» The task:
Gather every line in the entries below that contains the string "grace". Treat uppercase and lowercase as different.

(Stored data entries)
****************

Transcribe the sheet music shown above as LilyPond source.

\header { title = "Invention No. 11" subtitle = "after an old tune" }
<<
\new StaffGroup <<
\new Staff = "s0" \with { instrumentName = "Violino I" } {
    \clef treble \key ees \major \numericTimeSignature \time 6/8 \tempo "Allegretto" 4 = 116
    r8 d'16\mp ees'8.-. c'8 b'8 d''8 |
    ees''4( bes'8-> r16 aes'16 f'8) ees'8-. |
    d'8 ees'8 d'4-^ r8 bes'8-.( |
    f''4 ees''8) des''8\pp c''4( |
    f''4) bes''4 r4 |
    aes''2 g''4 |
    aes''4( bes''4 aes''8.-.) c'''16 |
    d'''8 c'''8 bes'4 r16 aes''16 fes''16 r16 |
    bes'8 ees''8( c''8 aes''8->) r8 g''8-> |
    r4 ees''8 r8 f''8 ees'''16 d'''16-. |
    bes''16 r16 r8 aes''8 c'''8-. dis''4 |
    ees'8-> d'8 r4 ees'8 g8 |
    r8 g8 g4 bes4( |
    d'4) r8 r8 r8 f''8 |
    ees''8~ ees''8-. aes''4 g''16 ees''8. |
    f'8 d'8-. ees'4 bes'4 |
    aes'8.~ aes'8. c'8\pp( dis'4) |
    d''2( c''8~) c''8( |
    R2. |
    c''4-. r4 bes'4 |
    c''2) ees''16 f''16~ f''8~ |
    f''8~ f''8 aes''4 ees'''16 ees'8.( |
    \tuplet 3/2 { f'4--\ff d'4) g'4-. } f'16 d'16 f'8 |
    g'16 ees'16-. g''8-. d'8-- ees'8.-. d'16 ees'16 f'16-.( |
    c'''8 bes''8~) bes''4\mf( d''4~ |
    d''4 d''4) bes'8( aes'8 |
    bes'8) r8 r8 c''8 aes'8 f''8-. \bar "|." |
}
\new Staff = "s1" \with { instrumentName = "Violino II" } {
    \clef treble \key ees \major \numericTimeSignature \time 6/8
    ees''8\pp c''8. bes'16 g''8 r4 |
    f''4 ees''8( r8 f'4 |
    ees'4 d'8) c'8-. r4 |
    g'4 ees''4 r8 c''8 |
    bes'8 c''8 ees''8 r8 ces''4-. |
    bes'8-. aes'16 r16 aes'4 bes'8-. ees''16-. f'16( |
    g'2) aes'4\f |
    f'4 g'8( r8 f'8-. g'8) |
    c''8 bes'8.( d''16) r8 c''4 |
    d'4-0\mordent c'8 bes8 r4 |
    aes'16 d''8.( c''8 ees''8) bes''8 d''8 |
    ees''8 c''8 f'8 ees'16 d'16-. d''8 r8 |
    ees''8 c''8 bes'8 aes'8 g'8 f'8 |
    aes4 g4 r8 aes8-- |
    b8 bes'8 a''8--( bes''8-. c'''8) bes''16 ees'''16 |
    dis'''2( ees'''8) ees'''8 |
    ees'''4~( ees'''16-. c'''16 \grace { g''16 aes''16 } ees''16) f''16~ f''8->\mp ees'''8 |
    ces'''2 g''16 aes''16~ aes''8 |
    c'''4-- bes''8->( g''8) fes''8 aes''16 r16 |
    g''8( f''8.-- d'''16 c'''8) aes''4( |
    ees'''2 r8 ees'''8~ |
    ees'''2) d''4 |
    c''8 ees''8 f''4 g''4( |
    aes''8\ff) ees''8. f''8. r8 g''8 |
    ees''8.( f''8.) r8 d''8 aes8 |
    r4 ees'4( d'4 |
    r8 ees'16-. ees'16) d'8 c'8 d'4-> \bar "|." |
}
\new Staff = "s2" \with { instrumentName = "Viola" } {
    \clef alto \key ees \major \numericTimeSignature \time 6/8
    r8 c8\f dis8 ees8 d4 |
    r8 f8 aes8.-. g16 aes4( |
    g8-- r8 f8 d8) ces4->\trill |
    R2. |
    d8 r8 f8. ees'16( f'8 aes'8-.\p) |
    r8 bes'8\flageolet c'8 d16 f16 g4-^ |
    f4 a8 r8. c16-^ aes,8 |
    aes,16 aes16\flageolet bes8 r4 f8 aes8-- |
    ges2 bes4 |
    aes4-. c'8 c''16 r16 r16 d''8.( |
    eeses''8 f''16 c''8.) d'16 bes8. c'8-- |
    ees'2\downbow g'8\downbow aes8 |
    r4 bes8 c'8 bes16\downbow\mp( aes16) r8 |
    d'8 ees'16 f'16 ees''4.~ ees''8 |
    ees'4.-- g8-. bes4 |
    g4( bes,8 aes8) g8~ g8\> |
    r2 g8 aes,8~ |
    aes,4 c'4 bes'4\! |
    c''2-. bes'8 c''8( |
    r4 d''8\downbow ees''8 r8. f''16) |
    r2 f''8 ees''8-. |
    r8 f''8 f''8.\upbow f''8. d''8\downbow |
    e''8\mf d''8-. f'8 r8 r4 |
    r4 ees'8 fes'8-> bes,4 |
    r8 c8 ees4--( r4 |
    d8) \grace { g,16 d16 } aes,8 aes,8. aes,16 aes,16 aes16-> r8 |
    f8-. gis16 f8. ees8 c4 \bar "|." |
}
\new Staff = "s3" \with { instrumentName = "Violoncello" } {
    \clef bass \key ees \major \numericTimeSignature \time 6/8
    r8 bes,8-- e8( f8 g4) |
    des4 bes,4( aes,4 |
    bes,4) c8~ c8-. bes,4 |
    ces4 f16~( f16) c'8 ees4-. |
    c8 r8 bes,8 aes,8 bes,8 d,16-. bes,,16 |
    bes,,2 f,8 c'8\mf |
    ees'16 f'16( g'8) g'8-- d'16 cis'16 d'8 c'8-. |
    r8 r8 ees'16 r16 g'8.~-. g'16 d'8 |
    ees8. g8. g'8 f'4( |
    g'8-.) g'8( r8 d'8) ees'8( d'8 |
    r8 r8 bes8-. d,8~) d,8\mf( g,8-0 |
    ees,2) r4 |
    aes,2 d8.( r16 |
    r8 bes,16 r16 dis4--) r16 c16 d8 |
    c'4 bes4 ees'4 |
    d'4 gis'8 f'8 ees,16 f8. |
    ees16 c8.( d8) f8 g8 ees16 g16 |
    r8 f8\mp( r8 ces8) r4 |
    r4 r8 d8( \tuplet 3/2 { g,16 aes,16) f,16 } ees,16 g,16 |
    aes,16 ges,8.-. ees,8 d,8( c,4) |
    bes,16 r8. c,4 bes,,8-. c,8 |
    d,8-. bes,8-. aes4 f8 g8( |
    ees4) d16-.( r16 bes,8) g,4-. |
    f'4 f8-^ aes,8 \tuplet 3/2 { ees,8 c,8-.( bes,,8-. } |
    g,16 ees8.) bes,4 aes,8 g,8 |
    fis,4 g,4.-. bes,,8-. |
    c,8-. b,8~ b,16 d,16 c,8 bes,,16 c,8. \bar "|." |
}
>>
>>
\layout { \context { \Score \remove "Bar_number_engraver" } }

****************

» Reply:
    ees'''4~( ees'''16-. c'''16 \grace { g''16 aes''16 } ees''16) f''16~ f''8->\mp ees'''8 |
    d8) \grace { g,16 d16 } aes,8 aes,8. aes,16 aes,16 aes16-> r8 |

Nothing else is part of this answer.